> _Your objective_: Your answer should consist of the lines in the following data that contain "none".

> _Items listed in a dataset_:
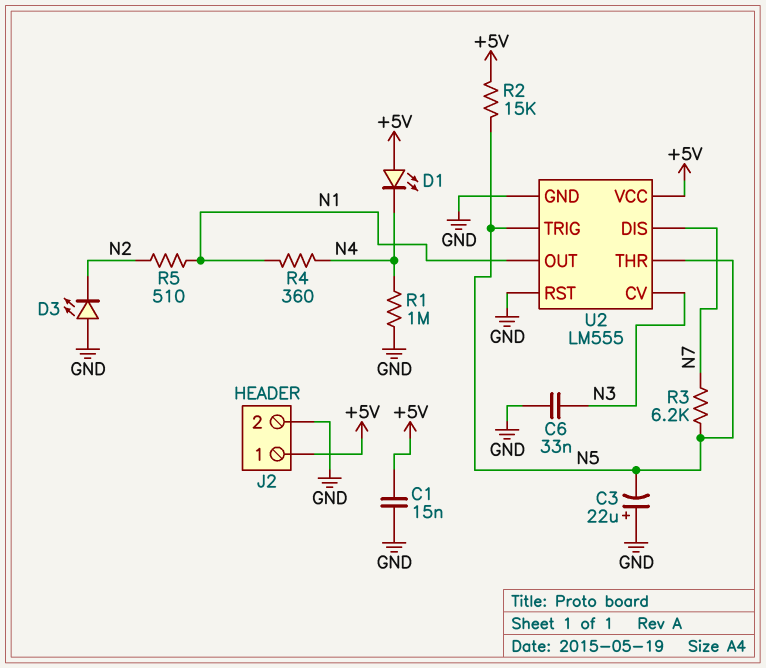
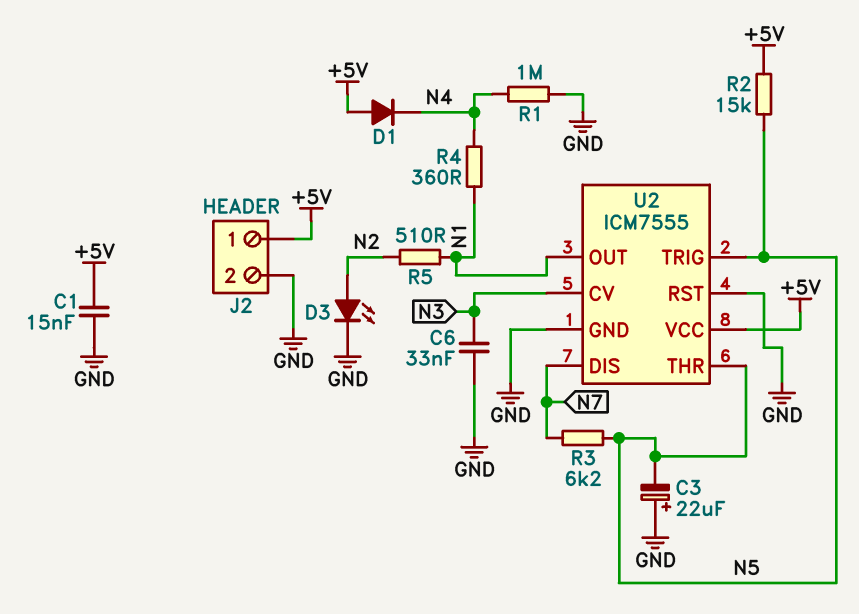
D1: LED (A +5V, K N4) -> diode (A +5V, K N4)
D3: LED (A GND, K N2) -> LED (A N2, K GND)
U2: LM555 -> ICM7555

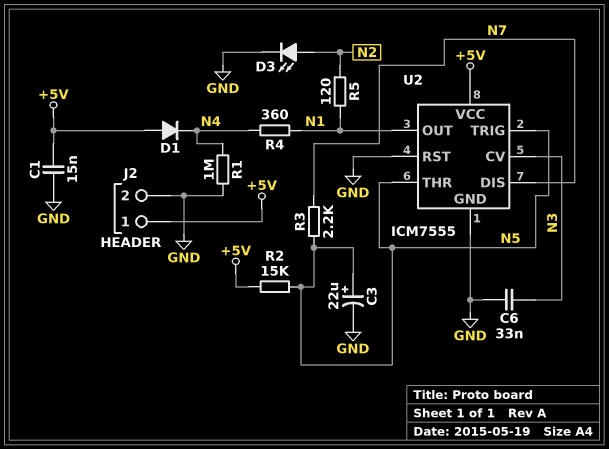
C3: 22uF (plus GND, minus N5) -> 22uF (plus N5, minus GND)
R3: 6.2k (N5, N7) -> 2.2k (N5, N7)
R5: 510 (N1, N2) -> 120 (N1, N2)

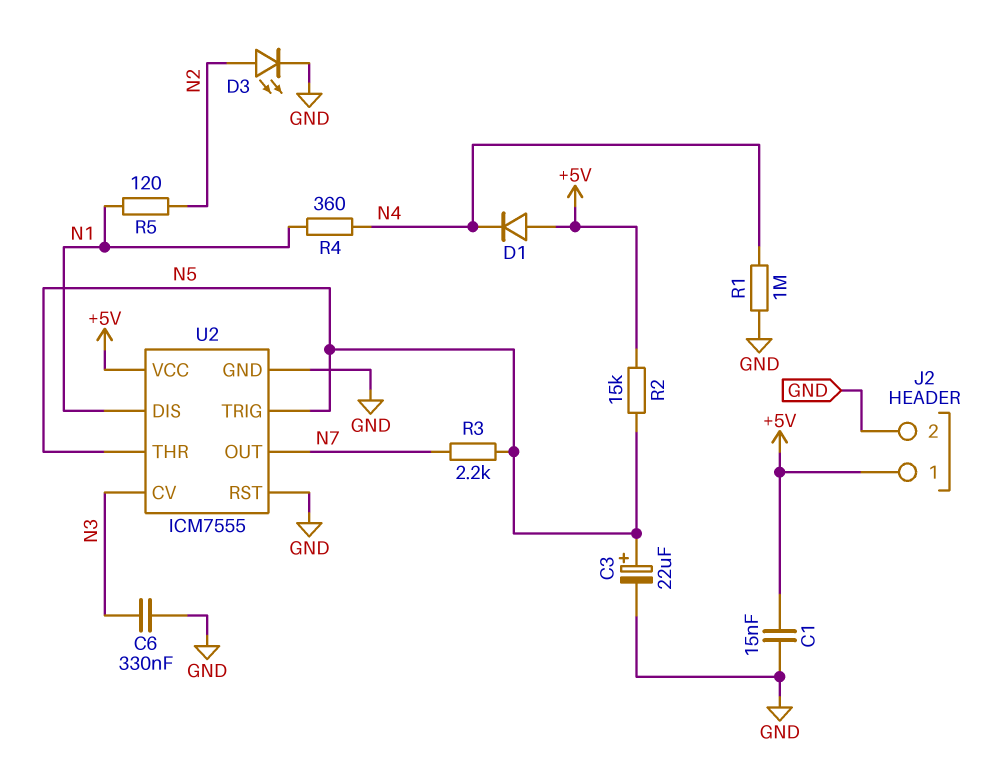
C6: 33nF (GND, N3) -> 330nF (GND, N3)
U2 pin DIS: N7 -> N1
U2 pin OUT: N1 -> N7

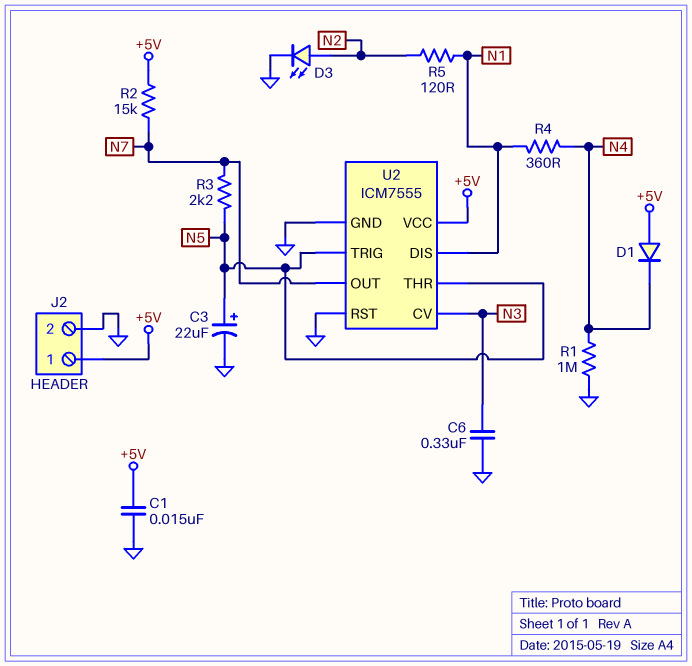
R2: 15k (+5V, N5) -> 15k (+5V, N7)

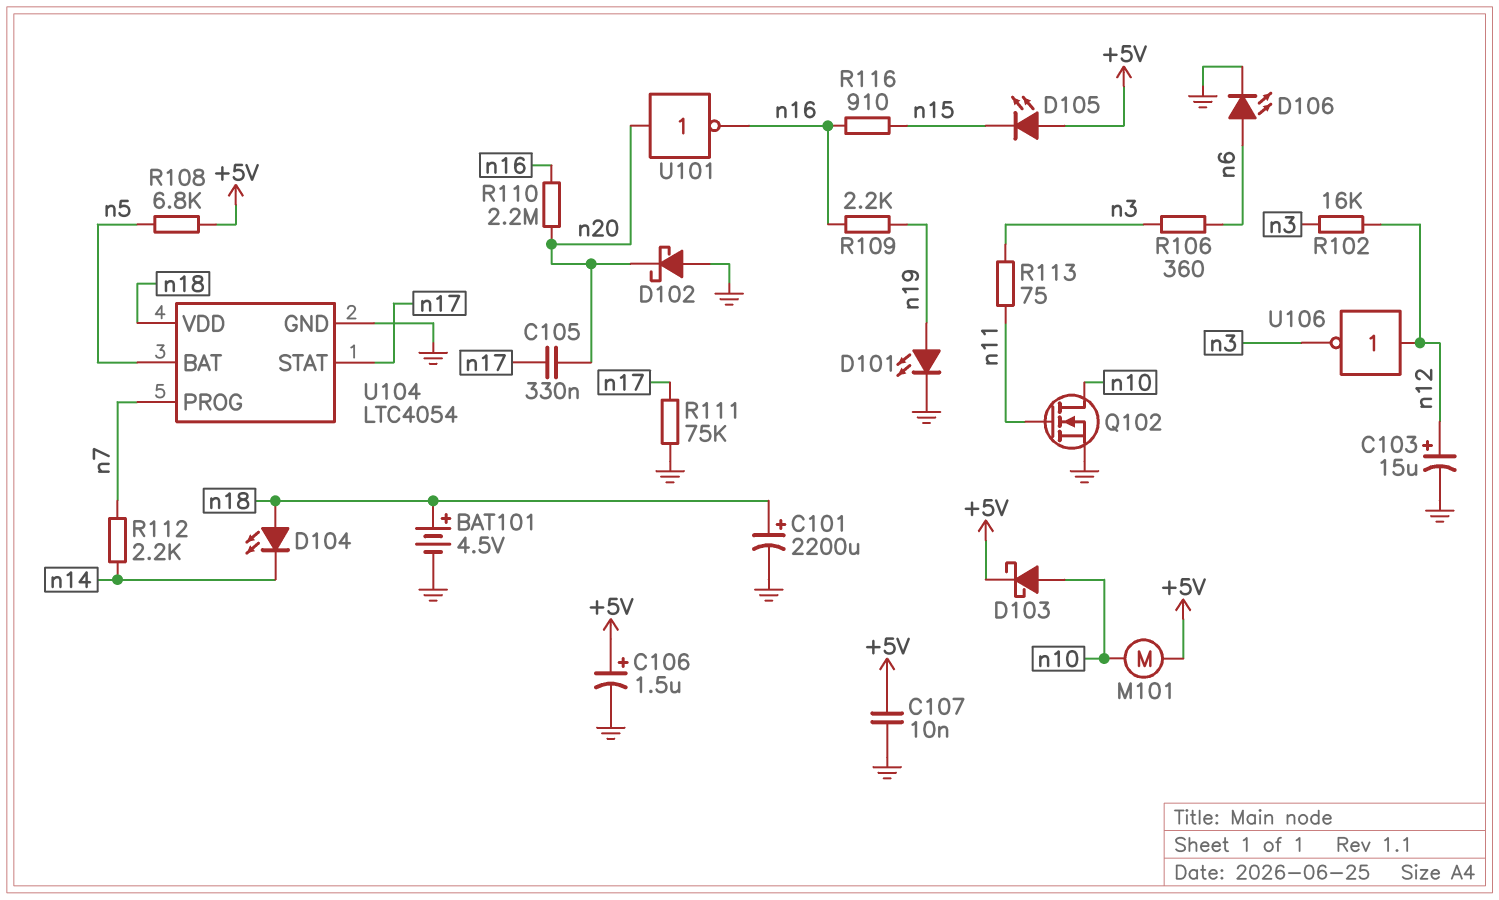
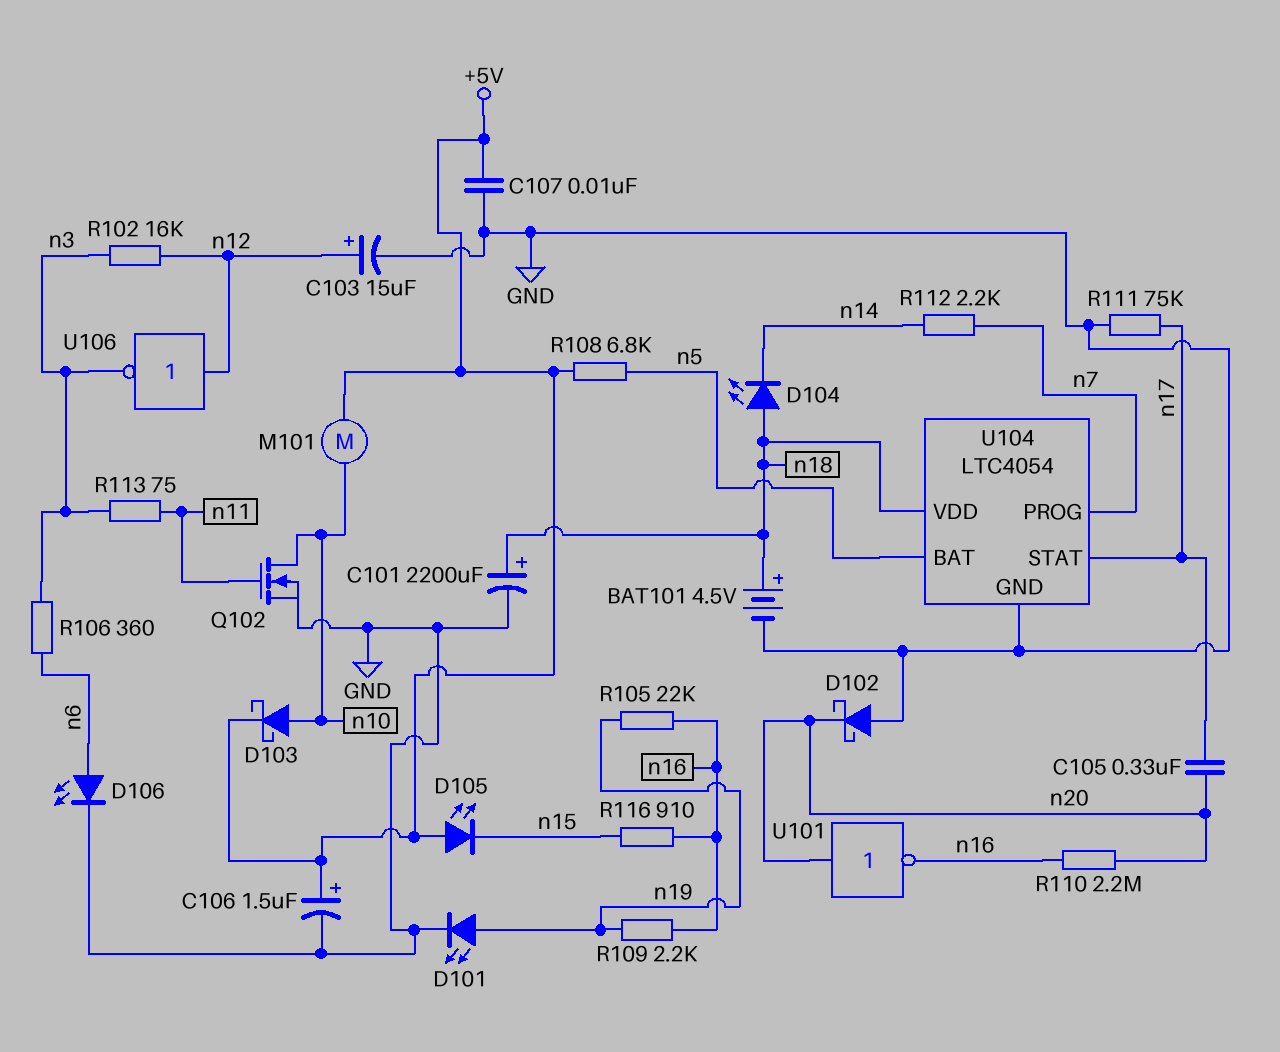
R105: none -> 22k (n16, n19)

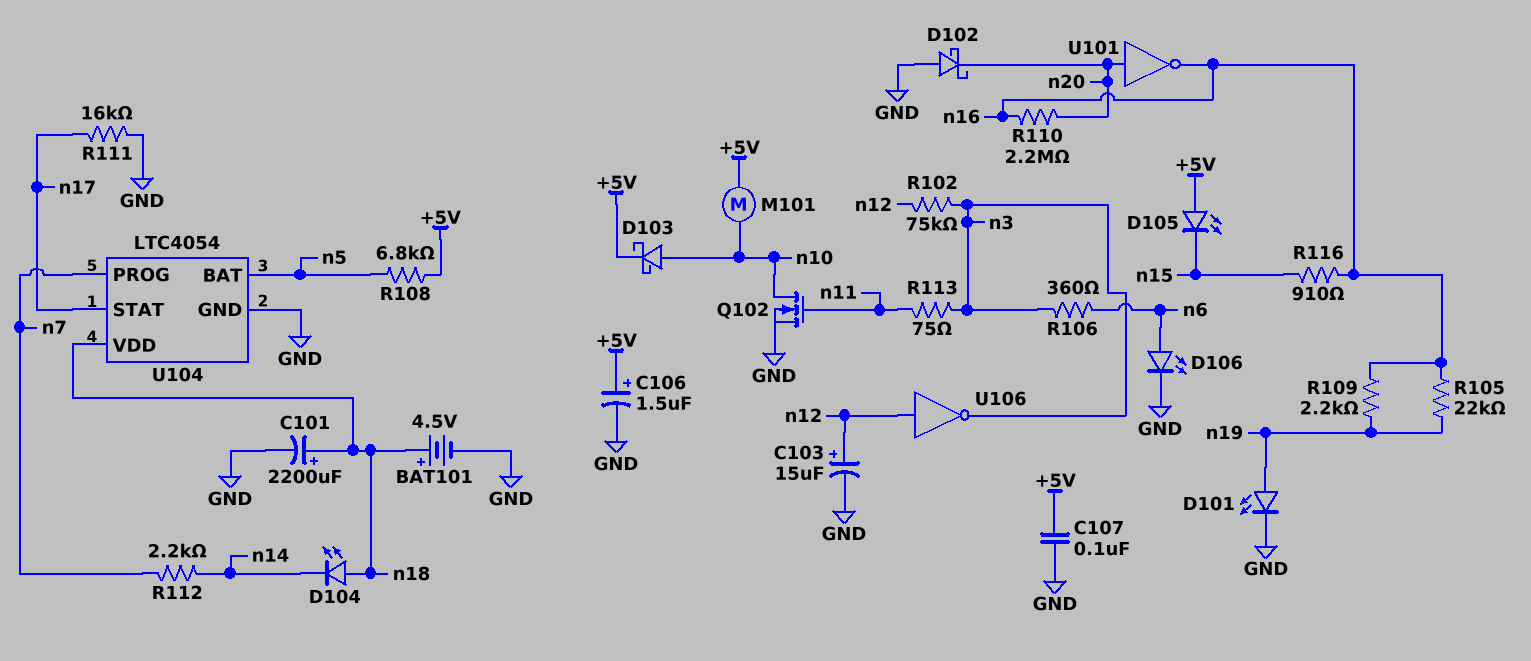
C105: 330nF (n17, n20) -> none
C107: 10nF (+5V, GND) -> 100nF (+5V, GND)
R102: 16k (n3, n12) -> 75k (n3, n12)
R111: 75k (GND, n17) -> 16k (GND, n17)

> _Output below_:
R105: none -> 22k (n16, n19)
C105: 330nF (n17, n20) -> none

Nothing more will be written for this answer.